### Records shown
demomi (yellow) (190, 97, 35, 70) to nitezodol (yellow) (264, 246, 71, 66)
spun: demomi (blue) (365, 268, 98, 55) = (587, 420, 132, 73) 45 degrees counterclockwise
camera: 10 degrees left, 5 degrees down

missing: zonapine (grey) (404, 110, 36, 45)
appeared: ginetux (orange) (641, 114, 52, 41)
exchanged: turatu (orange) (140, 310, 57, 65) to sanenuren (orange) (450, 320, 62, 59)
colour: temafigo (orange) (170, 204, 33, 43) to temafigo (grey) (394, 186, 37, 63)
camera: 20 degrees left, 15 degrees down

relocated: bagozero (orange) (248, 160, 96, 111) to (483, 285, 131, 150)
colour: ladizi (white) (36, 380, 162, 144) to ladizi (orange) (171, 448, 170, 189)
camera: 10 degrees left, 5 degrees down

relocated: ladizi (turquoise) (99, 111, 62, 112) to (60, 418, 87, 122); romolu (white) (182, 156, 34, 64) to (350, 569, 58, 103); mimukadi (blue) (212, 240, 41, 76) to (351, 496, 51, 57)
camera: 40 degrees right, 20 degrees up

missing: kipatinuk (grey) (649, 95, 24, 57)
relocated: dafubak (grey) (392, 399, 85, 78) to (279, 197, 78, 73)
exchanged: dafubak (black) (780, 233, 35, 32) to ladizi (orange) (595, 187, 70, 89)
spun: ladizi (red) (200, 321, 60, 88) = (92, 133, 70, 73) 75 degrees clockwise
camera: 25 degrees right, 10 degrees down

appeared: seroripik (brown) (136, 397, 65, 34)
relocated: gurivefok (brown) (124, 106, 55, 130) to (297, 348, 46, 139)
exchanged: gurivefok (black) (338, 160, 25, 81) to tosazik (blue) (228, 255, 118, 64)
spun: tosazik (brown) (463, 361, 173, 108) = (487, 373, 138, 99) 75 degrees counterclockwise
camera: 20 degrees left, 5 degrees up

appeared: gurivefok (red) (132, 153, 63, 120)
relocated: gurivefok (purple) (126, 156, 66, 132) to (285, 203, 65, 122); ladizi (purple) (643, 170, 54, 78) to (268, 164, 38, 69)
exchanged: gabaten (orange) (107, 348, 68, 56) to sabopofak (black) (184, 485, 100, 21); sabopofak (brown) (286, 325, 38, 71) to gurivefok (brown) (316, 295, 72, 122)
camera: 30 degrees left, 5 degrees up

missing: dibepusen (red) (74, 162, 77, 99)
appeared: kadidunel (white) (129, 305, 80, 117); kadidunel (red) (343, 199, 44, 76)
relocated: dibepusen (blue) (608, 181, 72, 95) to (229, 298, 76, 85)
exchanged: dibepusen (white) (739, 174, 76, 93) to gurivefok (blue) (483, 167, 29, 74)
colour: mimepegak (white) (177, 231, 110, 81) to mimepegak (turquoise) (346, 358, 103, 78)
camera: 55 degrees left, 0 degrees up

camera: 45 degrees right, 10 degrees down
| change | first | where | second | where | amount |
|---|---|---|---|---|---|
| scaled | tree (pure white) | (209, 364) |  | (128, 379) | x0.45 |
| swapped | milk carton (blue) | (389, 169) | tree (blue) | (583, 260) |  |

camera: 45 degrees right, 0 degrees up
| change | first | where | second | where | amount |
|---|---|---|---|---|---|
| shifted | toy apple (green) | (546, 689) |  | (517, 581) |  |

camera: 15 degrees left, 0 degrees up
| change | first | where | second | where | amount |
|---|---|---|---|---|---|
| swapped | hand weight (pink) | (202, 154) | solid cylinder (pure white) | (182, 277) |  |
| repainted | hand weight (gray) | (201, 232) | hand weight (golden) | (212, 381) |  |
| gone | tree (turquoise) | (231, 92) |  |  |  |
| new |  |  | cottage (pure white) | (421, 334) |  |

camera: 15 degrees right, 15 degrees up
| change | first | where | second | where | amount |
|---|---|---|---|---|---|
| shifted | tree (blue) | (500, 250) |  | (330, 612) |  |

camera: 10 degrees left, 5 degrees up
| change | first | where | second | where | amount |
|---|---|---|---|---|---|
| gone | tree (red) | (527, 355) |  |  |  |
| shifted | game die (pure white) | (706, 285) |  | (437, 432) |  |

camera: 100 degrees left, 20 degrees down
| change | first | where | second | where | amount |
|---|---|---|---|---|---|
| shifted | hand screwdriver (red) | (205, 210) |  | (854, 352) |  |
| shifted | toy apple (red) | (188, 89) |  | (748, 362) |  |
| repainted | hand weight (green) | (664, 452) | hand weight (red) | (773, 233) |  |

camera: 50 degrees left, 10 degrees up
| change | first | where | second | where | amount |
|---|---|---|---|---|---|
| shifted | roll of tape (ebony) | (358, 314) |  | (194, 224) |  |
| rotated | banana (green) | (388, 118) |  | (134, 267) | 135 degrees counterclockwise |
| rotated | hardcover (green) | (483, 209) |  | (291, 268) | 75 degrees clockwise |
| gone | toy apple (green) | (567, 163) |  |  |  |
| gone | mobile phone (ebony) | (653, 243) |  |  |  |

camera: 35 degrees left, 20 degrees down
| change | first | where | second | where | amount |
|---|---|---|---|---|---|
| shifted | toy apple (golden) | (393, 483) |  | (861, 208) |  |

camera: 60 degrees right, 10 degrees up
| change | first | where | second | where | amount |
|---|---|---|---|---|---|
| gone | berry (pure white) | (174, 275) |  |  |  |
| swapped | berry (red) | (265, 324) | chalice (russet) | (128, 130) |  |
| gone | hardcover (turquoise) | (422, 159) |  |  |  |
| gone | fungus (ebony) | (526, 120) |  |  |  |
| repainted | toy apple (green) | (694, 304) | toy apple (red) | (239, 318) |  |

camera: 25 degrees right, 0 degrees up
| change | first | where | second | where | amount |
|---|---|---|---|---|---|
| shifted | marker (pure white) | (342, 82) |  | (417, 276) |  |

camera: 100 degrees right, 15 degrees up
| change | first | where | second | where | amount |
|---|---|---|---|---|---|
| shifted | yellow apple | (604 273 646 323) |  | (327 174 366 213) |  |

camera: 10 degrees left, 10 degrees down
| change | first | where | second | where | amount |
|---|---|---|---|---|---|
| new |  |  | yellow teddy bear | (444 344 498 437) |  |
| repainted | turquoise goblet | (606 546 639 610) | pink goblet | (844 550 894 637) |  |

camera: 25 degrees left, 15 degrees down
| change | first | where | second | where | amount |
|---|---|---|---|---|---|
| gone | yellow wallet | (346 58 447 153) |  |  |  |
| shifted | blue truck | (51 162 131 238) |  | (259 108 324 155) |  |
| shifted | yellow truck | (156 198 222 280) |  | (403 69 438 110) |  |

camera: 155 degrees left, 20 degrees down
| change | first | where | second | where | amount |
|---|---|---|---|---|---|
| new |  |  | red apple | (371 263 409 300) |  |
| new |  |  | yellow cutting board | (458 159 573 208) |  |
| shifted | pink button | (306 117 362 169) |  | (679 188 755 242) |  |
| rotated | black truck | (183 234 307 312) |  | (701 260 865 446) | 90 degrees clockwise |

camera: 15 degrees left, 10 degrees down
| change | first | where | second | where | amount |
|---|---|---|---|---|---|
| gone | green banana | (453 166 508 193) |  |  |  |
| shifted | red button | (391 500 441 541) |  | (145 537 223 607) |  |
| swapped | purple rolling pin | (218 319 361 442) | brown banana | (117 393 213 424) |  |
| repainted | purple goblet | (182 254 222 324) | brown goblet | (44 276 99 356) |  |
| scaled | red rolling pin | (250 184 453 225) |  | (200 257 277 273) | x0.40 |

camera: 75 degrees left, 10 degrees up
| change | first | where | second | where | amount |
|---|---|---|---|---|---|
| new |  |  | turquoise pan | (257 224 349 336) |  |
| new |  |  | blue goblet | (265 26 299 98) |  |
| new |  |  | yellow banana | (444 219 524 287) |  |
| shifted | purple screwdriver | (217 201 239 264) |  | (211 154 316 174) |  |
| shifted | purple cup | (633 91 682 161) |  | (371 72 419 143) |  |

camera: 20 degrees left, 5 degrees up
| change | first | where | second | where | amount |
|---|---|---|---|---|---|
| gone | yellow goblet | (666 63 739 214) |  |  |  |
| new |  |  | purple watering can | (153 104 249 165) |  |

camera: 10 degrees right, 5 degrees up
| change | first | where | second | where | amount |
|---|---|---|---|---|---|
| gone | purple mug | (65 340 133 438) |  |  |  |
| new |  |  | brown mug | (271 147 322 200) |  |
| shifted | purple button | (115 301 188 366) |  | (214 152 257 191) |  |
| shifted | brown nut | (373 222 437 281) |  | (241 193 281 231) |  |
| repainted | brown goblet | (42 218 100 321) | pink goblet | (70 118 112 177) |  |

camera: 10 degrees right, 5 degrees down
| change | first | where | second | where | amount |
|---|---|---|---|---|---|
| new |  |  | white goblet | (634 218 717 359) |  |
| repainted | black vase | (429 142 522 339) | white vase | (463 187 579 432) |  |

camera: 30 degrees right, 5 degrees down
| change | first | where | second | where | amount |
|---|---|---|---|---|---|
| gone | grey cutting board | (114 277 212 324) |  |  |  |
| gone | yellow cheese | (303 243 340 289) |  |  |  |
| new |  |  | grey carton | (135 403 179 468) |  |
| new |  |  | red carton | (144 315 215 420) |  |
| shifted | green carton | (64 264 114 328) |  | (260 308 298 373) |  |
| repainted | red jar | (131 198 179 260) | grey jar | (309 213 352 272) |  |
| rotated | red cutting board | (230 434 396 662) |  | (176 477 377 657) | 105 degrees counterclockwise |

### Assignment
Whenever the word "rotated" appears in a line above, copy that line.

### Exercise answer
| rotated | banana (green) | (388, 118) |  | (134, 267) | 135 degrees counterclockwise |
| rotated | hardcover (green) | (483, 209) |  | (291, 268) | 75 degrees clockwise |
| rotated | black truck | (183 234 307 312) |  | (701 260 865 446) | 90 degrees clockwise |
| rotated | red cutting board | (230 434 396 662) |  | (176 477 377 657) | 105 degrees counterclockwise |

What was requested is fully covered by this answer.